Return, word for word, only the lines of the data below that lie between the line with "yellow watering can: 1 -> 0" and the line with "pink button: 7 -> 8", those two lines included.

• Task inputs:

■ ■ ■ ■

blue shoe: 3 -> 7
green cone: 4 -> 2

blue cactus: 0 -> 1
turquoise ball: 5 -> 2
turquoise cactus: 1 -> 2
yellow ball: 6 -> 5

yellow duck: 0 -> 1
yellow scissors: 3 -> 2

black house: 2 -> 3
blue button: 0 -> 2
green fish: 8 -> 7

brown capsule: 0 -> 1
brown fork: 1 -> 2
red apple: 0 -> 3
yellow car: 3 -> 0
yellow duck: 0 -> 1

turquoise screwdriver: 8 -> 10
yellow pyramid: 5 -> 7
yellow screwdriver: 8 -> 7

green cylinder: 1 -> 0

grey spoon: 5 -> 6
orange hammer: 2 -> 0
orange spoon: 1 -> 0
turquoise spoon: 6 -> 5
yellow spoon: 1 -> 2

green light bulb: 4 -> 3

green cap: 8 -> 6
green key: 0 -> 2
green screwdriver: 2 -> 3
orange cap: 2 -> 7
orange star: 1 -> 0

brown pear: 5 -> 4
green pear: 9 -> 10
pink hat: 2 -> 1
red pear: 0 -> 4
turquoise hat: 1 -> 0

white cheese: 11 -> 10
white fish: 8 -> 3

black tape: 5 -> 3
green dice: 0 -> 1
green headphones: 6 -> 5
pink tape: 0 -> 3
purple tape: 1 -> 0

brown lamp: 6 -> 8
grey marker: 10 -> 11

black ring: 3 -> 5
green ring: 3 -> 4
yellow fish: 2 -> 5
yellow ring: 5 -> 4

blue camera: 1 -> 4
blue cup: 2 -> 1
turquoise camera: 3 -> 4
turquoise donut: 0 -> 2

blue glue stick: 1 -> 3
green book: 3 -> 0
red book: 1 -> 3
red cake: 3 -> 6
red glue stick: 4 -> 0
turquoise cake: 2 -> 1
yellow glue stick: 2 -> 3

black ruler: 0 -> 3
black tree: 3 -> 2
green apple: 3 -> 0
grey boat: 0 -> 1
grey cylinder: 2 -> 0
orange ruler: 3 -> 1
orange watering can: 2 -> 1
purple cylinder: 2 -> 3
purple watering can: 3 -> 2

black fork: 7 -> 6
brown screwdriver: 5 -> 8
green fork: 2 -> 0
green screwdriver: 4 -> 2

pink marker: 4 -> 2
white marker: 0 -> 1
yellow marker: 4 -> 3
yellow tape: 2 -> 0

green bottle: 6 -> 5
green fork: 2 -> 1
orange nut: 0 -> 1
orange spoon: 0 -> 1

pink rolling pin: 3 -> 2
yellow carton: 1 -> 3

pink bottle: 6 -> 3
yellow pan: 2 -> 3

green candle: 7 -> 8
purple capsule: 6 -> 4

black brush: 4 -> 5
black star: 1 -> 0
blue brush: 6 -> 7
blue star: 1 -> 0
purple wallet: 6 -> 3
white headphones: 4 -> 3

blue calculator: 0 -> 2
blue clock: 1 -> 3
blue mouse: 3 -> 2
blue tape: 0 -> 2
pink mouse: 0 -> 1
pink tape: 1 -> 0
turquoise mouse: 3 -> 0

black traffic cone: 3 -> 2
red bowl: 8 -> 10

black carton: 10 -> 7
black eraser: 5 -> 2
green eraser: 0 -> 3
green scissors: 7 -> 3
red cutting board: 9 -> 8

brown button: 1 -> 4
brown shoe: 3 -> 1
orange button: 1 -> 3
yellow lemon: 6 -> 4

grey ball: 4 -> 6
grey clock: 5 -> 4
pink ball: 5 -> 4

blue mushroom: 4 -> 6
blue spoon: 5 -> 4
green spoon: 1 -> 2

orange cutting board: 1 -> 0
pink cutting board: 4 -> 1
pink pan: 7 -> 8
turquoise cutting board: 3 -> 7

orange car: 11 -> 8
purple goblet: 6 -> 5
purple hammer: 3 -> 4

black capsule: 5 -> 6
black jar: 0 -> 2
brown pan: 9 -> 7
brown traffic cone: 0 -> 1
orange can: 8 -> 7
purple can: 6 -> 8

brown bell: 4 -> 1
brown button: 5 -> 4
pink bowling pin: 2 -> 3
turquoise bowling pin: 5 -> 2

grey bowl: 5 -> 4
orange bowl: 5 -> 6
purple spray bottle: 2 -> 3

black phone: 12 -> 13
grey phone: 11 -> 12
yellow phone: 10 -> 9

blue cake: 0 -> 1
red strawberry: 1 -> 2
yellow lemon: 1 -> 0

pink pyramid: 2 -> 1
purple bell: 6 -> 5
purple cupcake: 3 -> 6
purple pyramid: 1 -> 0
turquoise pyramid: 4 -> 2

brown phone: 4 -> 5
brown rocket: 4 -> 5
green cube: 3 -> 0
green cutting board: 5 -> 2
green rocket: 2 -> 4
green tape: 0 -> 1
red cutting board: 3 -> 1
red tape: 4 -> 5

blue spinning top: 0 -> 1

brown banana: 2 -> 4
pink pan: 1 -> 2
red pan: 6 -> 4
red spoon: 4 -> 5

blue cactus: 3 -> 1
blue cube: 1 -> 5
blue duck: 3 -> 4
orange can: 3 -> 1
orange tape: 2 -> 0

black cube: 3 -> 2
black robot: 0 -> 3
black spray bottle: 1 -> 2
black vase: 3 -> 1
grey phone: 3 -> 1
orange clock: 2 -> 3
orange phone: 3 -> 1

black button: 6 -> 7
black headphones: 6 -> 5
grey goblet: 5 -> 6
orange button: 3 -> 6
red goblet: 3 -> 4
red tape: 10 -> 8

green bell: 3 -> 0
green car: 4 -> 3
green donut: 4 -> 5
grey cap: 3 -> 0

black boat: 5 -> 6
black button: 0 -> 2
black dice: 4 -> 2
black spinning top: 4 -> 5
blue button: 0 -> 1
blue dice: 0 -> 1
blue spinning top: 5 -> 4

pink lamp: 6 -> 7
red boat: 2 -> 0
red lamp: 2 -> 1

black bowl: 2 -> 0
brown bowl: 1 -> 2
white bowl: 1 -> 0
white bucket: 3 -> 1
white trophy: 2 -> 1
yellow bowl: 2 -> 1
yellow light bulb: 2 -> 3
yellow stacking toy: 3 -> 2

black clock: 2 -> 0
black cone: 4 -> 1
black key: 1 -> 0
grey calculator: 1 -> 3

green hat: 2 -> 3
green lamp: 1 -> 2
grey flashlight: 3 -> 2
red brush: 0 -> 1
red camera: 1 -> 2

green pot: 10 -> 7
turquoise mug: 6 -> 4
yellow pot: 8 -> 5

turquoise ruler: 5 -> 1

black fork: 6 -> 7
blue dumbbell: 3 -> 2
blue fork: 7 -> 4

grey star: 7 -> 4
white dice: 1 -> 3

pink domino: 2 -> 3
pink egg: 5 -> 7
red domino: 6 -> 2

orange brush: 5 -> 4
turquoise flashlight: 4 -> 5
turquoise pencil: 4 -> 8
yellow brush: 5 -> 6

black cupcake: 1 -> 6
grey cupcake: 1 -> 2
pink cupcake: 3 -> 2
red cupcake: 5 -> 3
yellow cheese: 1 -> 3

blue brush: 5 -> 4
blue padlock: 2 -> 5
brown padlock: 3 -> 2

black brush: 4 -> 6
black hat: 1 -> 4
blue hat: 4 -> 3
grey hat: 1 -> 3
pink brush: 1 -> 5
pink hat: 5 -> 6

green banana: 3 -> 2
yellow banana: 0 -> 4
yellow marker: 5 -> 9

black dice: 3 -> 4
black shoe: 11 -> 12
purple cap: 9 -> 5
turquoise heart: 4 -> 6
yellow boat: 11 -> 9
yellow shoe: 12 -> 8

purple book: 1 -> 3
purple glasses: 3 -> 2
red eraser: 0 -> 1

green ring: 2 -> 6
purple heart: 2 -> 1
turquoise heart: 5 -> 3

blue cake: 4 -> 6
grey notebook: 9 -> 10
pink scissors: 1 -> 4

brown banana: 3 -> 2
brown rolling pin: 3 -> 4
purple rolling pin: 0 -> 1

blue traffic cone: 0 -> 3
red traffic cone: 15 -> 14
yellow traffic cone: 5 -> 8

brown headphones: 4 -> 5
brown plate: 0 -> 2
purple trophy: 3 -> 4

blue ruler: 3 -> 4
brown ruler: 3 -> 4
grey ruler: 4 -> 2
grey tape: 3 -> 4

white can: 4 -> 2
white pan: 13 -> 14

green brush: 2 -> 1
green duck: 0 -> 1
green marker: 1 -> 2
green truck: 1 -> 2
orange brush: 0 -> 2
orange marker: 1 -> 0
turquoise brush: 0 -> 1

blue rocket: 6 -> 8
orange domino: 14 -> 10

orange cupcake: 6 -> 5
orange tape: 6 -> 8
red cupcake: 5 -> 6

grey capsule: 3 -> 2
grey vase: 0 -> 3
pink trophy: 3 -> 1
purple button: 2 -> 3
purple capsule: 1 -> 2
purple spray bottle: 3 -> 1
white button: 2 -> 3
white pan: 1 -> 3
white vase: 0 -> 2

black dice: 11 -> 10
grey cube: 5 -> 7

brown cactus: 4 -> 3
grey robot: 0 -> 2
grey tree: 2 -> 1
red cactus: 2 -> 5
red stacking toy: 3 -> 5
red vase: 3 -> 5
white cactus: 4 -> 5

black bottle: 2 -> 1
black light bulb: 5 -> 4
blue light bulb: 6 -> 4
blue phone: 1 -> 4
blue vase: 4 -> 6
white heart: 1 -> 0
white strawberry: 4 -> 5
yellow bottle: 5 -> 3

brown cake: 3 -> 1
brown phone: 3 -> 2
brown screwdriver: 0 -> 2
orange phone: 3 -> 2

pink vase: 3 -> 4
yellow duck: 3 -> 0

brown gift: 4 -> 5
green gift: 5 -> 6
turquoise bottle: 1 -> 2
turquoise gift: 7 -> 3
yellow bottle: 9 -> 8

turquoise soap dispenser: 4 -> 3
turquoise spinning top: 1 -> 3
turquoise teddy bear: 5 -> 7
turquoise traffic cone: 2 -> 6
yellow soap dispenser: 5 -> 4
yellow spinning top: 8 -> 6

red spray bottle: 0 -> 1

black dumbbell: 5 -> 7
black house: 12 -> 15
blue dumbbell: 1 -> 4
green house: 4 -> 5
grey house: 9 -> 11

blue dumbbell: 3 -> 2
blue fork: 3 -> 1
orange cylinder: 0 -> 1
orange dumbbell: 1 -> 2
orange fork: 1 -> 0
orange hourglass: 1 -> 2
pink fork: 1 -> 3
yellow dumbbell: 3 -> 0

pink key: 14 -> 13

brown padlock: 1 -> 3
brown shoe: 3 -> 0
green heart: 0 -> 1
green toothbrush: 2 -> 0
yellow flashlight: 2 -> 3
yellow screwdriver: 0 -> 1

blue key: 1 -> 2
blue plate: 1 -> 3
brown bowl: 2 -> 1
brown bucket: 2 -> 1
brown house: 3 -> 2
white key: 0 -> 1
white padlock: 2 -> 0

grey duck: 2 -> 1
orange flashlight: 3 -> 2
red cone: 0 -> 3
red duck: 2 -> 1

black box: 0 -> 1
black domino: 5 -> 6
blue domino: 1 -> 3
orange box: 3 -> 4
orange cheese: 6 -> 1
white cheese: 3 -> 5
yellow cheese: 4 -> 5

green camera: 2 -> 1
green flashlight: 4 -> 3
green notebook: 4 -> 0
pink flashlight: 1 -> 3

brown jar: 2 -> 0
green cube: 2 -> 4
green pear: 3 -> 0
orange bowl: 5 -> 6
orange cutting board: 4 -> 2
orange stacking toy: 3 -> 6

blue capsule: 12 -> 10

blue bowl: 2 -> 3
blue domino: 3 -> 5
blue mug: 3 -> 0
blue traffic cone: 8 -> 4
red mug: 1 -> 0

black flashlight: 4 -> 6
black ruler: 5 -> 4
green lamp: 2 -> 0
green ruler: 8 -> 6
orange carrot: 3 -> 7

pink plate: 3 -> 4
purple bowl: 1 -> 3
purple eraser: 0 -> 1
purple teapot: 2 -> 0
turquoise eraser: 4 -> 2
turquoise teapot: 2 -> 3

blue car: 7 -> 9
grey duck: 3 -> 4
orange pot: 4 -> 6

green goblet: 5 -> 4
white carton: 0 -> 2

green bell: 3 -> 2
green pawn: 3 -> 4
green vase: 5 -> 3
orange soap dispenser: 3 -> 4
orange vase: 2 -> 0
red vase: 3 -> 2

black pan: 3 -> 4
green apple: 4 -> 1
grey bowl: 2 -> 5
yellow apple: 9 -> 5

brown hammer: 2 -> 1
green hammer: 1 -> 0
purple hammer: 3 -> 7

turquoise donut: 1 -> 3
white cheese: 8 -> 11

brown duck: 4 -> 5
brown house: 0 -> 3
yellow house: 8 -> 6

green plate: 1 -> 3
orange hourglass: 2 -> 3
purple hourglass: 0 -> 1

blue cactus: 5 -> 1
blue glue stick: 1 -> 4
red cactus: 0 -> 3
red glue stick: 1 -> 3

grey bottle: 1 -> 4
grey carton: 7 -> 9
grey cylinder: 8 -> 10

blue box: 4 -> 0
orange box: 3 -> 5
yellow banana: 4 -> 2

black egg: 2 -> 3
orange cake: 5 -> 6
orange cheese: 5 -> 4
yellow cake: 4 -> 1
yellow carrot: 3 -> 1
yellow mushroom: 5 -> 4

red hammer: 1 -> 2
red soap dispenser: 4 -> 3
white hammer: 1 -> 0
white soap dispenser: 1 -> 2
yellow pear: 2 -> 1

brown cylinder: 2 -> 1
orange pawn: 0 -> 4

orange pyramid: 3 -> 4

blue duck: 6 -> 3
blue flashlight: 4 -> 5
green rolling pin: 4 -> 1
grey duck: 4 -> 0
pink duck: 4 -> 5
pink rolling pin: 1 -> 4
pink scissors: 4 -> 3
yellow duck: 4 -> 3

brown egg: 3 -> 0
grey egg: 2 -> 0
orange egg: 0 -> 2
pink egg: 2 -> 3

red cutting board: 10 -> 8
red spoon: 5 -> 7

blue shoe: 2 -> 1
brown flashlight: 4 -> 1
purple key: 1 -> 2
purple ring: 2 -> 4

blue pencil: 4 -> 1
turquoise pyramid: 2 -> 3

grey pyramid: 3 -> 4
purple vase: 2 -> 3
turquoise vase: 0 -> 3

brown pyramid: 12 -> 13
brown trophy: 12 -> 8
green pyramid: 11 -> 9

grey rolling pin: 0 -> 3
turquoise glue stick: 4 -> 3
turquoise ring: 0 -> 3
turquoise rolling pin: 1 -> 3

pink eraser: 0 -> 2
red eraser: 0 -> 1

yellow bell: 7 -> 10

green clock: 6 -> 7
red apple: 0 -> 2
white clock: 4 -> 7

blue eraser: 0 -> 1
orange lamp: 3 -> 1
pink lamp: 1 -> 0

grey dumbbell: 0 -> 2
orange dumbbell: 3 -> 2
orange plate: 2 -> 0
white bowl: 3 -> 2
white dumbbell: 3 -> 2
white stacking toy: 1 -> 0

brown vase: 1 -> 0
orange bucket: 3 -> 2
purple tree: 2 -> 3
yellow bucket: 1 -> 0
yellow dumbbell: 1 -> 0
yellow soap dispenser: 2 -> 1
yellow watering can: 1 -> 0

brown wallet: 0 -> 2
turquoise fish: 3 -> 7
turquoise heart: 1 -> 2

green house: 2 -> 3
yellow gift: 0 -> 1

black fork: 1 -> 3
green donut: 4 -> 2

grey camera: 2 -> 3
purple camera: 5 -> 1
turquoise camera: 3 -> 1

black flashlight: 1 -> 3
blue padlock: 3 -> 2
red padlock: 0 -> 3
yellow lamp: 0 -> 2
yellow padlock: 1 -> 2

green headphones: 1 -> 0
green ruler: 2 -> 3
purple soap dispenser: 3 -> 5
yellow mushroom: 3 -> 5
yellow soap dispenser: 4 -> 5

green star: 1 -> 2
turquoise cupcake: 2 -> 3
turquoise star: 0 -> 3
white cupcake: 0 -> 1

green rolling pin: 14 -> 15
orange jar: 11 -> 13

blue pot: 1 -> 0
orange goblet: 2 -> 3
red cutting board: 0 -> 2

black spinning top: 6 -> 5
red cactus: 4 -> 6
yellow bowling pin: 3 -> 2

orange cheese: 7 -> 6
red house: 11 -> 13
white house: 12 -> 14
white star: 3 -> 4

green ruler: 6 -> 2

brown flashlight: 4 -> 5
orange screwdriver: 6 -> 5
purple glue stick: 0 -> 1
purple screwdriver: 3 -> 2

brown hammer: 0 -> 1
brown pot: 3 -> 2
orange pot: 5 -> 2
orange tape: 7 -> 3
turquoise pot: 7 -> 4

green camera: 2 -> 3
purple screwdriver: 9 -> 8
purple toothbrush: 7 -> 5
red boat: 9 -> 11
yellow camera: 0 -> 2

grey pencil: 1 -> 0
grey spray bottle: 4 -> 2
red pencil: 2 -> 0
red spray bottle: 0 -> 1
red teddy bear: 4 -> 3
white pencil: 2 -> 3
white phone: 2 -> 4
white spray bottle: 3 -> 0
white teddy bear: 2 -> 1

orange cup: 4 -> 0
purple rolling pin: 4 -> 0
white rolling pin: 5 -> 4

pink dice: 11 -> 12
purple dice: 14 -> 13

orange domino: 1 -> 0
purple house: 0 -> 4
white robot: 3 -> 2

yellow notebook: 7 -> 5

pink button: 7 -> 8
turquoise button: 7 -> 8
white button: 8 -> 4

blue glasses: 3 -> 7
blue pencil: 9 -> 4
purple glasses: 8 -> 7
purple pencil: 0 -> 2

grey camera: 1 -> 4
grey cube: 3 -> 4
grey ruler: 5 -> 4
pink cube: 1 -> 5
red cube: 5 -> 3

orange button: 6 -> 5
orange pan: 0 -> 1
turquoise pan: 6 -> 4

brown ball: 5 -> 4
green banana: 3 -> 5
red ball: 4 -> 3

■ ■ ■ ■

• Written solution:
yellow watering can: 1 -> 0

brown wallet: 0 -> 2
turquoise fish: 3 -> 7
turquoise heart: 1 -> 2

green house: 2 -> 3
yellow gift: 0 -> 1

black fork: 1 -> 3
green donut: 4 -> 2

grey camera: 2 -> 3
purple camera: 5 -> 1
turquoise camera: 3 -> 1

black flashlight: 1 -> 3
blue padlock: 3 -> 2
red padlock: 0 -> 3
yellow lamp: 0 -> 2
yellow padlock: 1 -> 2

green headphones: 1 -> 0
green ruler: 2 -> 3
purple soap dispenser: 3 -> 5
yellow mushroom: 3 -> 5
yellow soap dispenser: 4 -> 5

green star: 1 -> 2
turquoise cupcake: 2 -> 3
turquoise star: 0 -> 3
white cupcake: 0 -> 1

green rolling pin: 14 -> 15
orange jar: 11 -> 13

blue pot: 1 -> 0
orange goblet: 2 -> 3
red cutting board: 0 -> 2

black spinning top: 6 -> 5
red cactus: 4 -> 6
yellow bowling pin: 3 -> 2

orange cheese: 7 -> 6
red house: 11 -> 13
white house: 12 -> 14
white star: 3 -> 4

green ruler: 6 -> 2

brown flashlight: 4 -> 5
orange screwdriver: 6 -> 5
purple glue stick: 0 -> 1
purple screwdriver: 3 -> 2

brown hammer: 0 -> 1
brown pot: 3 -> 2
orange pot: 5 -> 2
orange tape: 7 -> 3
turquoise pot: 7 -> 4

green camera: 2 -> 3
purple screwdriver: 9 -> 8
purple toothbrush: 7 -> 5
red boat: 9 -> 11
yellow camera: 0 -> 2

grey pencil: 1 -> 0
grey spray bottle: 4 -> 2
red pencil: 2 -> 0
red spray bottle: 0 -> 1
red teddy bear: 4 -> 3
white pencil: 2 -> 3
white phone: 2 -> 4
white spray bottle: 3 -> 0
white teddy bear: 2 -> 1

orange cup: 4 -> 0
purple rolling pin: 4 -> 0
white rolling pin: 5 -> 4

pink dice: 11 -> 12
purple dice: 14 -> 13

orange domino: 1 -> 0
purple house: 0 -> 4
white robot: 3 -> 2

yellow notebook: 7 -> 5

pink button: 7 -> 8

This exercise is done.